▸ **Task description**
Write each line below back out exactly, omitting its pictures.

▸ **Material to process**
···
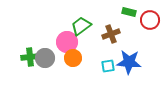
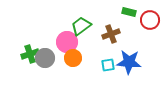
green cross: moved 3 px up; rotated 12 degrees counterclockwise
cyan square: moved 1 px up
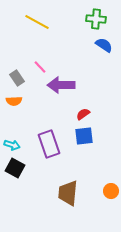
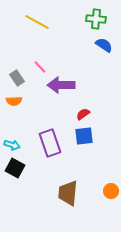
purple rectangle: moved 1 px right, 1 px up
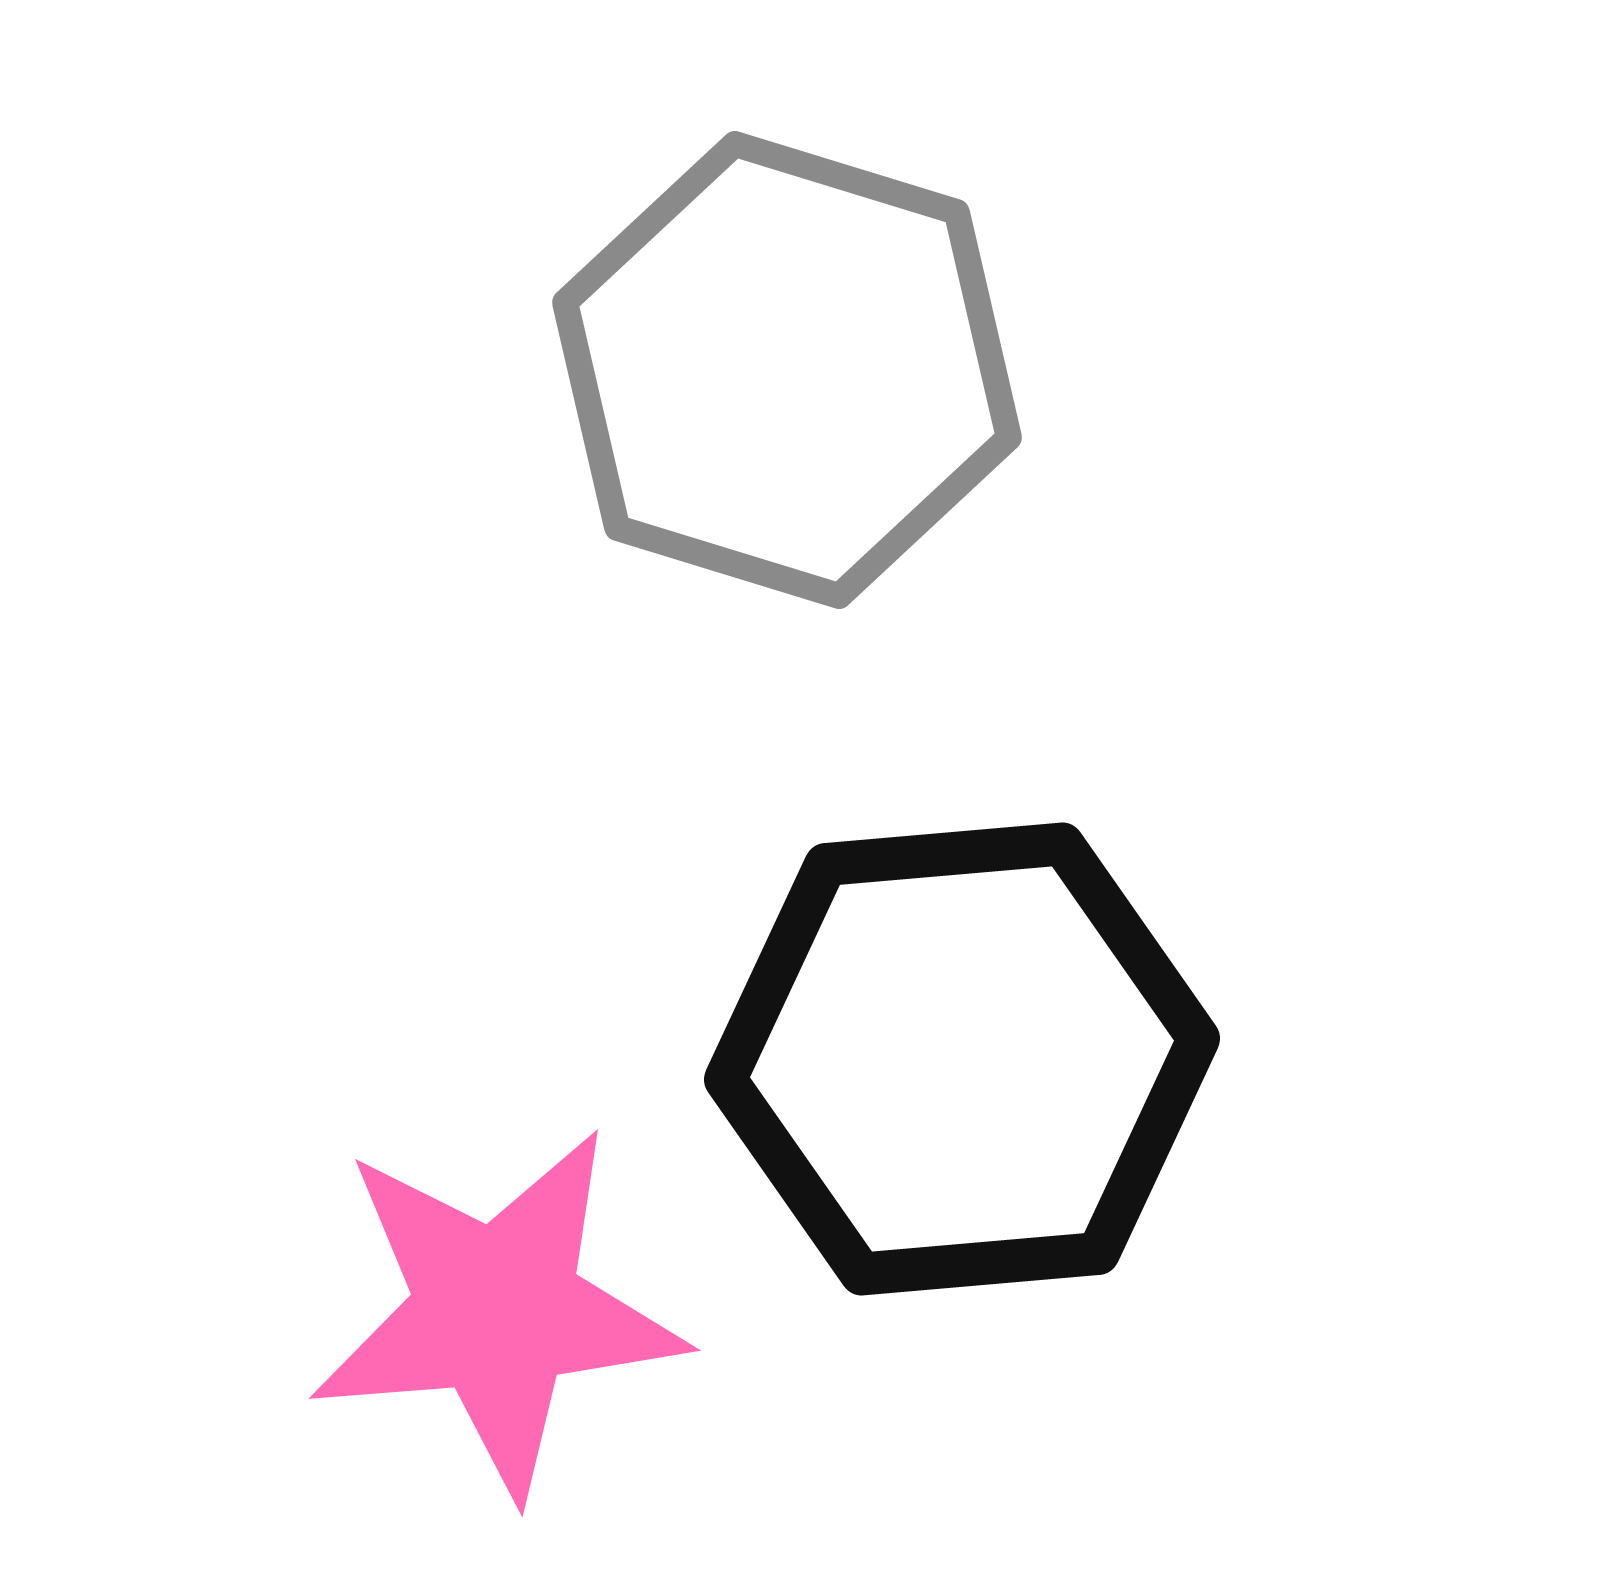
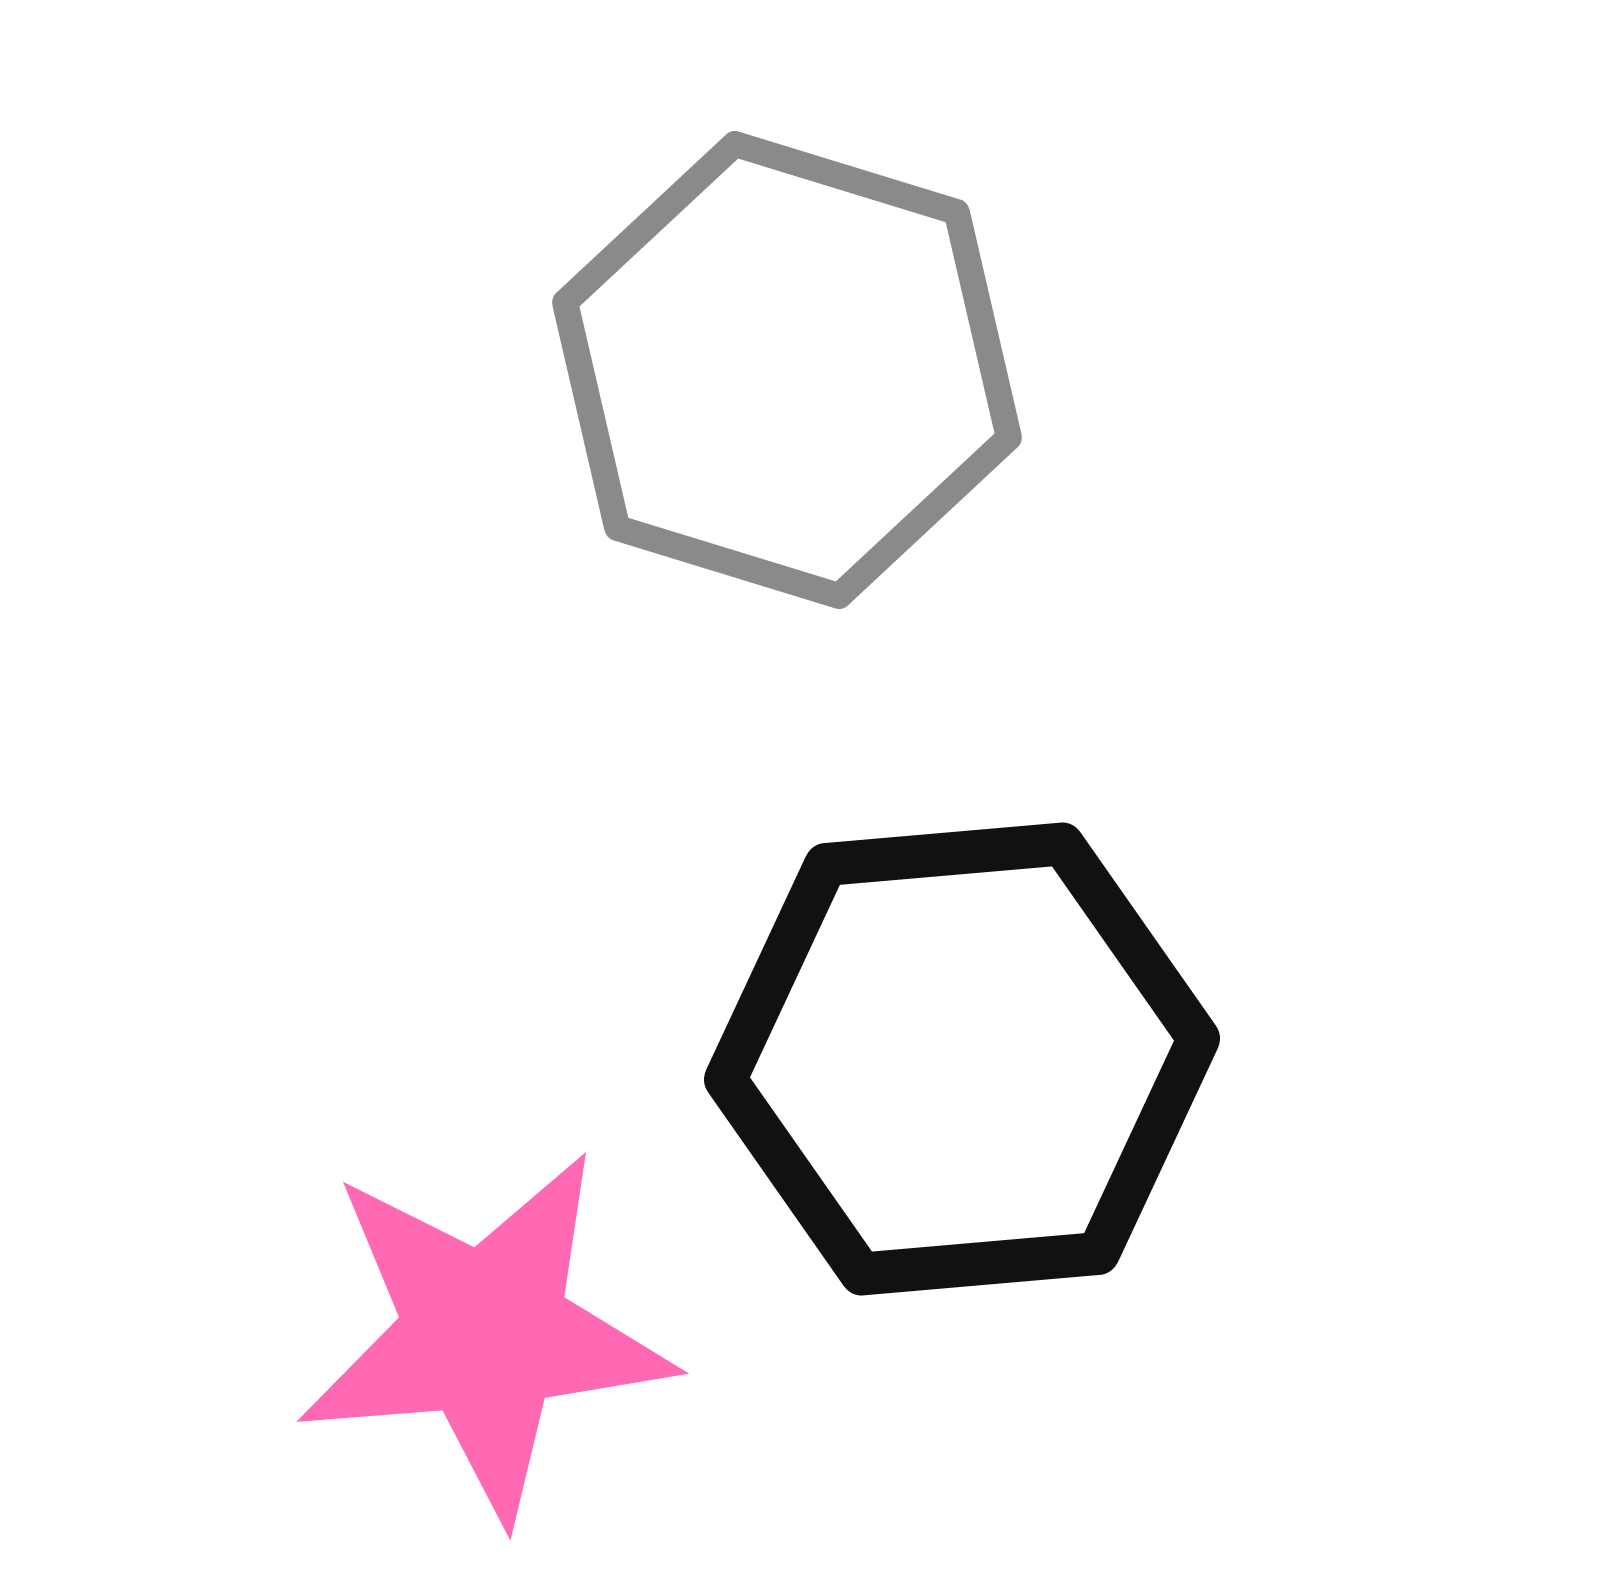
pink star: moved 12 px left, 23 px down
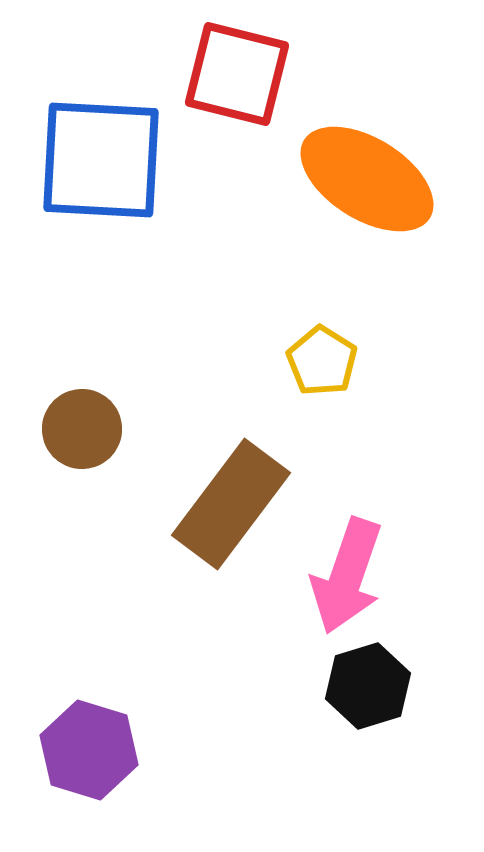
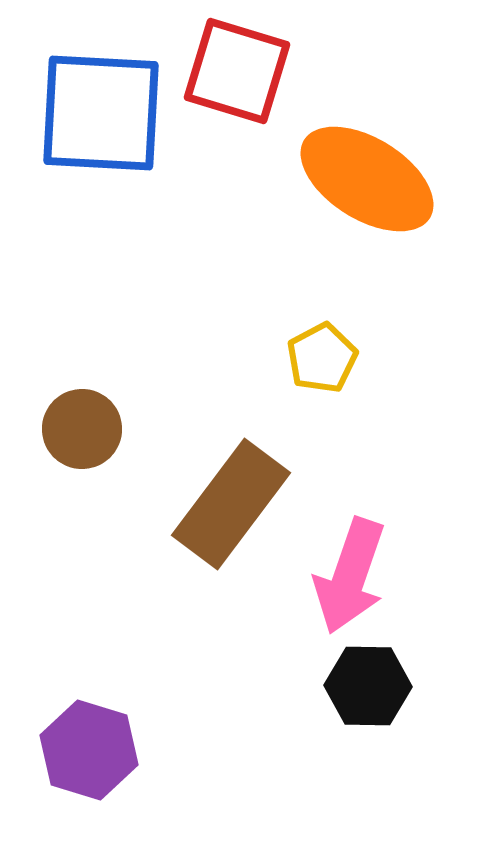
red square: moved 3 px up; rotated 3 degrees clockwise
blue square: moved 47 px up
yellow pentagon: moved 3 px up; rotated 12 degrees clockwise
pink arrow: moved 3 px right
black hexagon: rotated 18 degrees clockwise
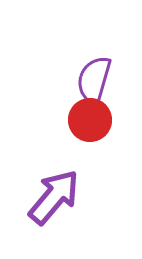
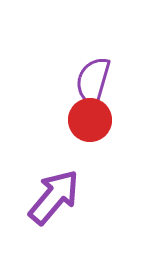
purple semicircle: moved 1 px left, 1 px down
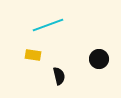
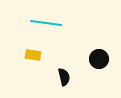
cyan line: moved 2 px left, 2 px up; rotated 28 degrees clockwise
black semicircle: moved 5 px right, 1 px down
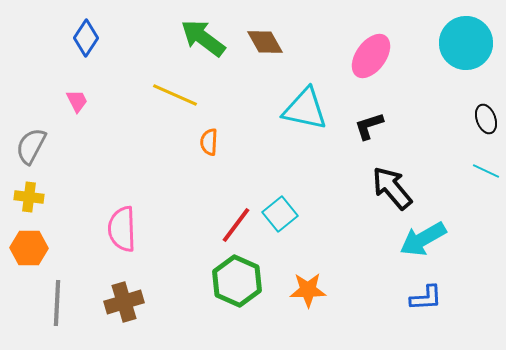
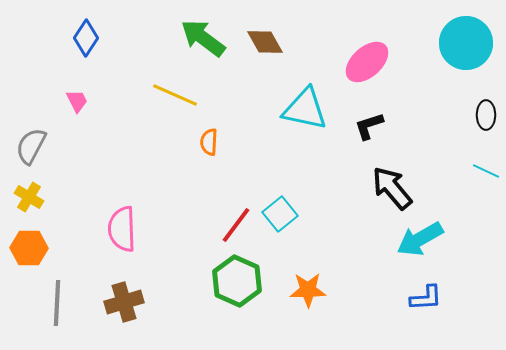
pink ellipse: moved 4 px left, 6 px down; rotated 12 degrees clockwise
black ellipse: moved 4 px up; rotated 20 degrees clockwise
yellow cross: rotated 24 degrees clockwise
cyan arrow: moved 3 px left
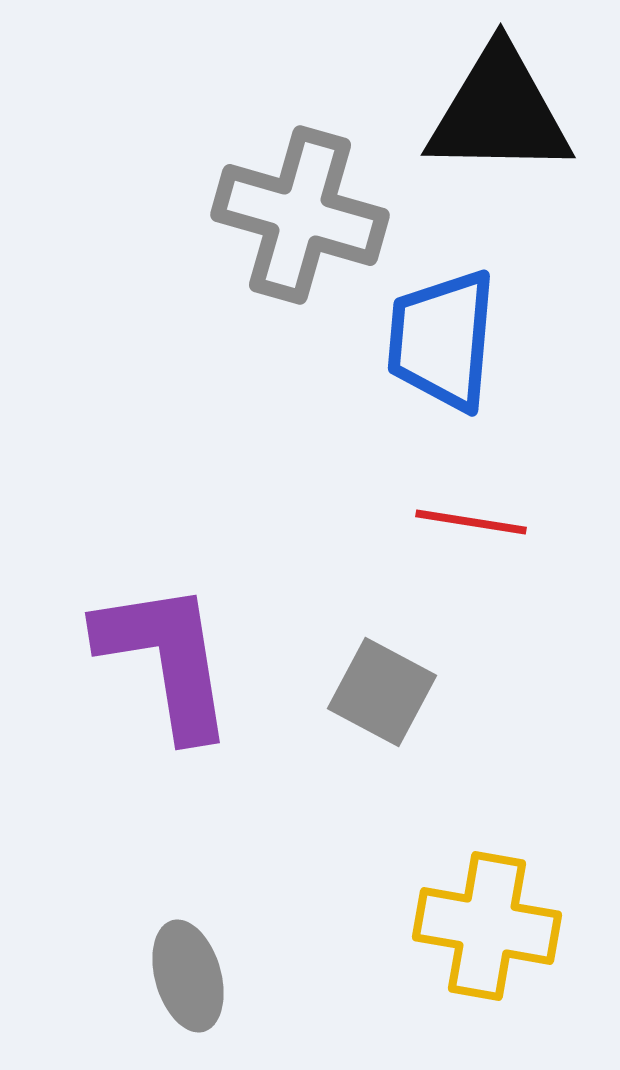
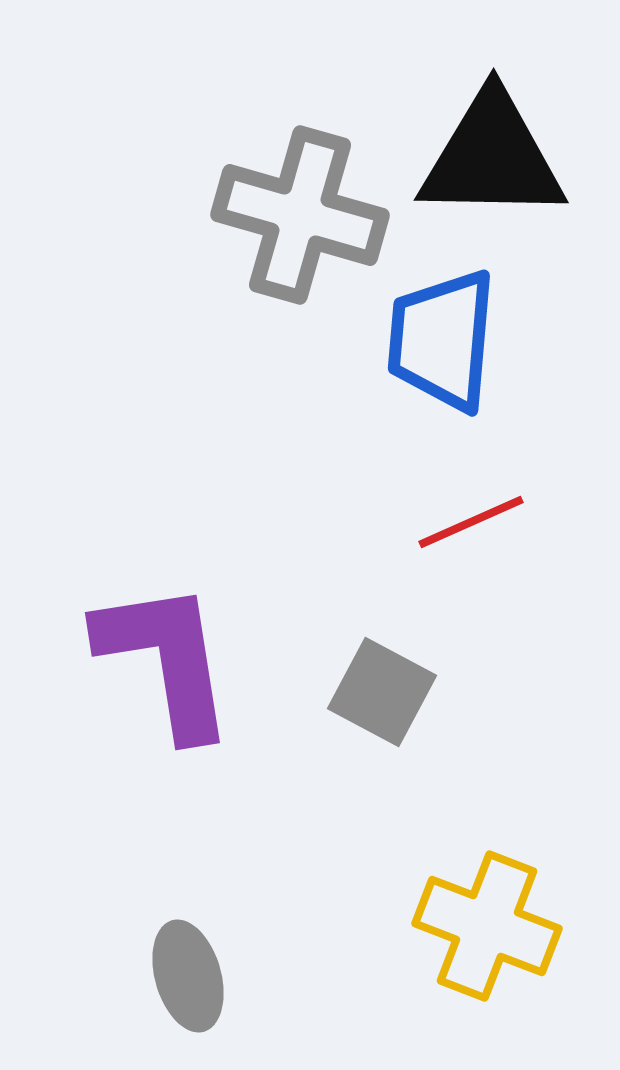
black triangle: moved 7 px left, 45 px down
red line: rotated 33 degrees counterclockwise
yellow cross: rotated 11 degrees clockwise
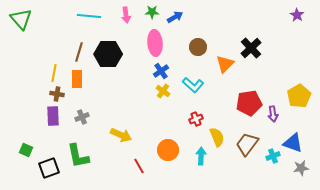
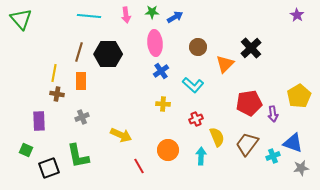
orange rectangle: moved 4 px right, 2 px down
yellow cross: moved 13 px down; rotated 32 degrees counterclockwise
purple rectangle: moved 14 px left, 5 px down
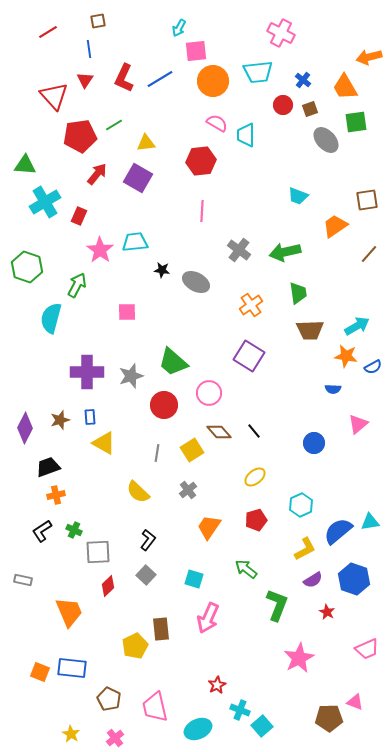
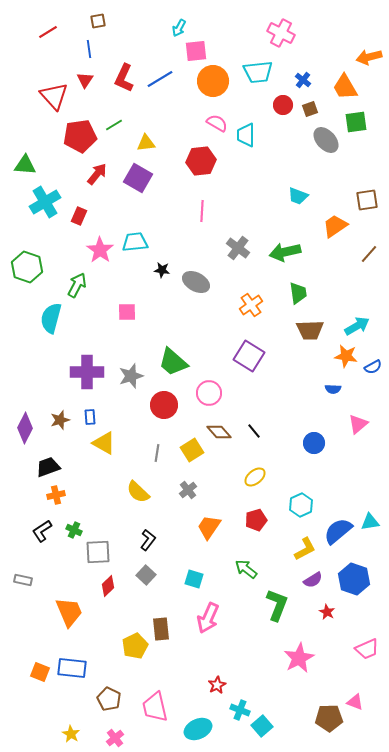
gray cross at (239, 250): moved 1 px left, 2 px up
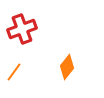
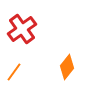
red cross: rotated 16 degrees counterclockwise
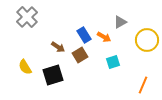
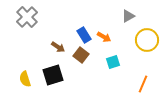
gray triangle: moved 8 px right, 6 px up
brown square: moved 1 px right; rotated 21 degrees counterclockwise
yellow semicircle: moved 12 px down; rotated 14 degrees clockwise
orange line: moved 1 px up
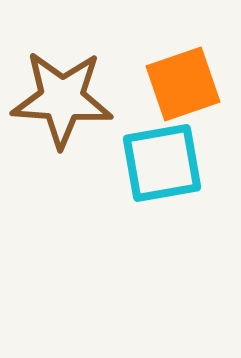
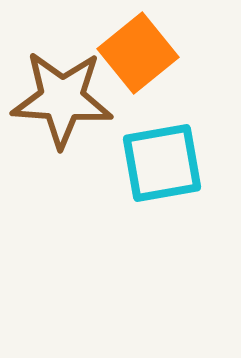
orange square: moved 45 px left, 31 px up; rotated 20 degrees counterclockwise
···
▸ **Written answer**
green cross: moved 3 px up; rotated 12 degrees counterclockwise
cyan square: moved 1 px up
purple rectangle: moved 1 px right, 1 px up
pink star: moved 12 px left, 23 px down
red square: moved 3 px up; rotated 3 degrees clockwise
blue square: moved 47 px up
yellow pentagon: moved 3 px up; rotated 12 degrees clockwise
pink arrow: moved 3 px right
black hexagon: rotated 18 degrees clockwise
purple semicircle: moved 1 px left, 1 px down
cyan line: moved 2 px left, 2 px up; rotated 28 degrees clockwise
black semicircle: moved 5 px right, 1 px down
pink ellipse: moved 4 px left, 6 px down; rotated 12 degrees clockwise
black ellipse: moved 4 px up; rotated 20 degrees clockwise
yellow cross: rotated 24 degrees clockwise
cyan arrow: moved 3 px left
black triangle: moved 7 px left, 45 px down
red line: rotated 33 degrees counterclockwise
yellow cross: rotated 11 degrees clockwise
orange rectangle: moved 4 px right, 2 px down
yellow cross: moved 13 px down; rotated 32 degrees counterclockwise
purple rectangle: moved 14 px left, 5 px down
gray cross at (239, 250): moved 1 px left, 2 px up
red cross: rotated 16 degrees counterclockwise
gray triangle: moved 8 px right, 6 px up
brown square: moved 1 px right; rotated 21 degrees counterclockwise
yellow semicircle: moved 12 px down; rotated 14 degrees clockwise
orange line: moved 1 px up
orange square: moved 45 px left, 31 px up; rotated 20 degrees counterclockwise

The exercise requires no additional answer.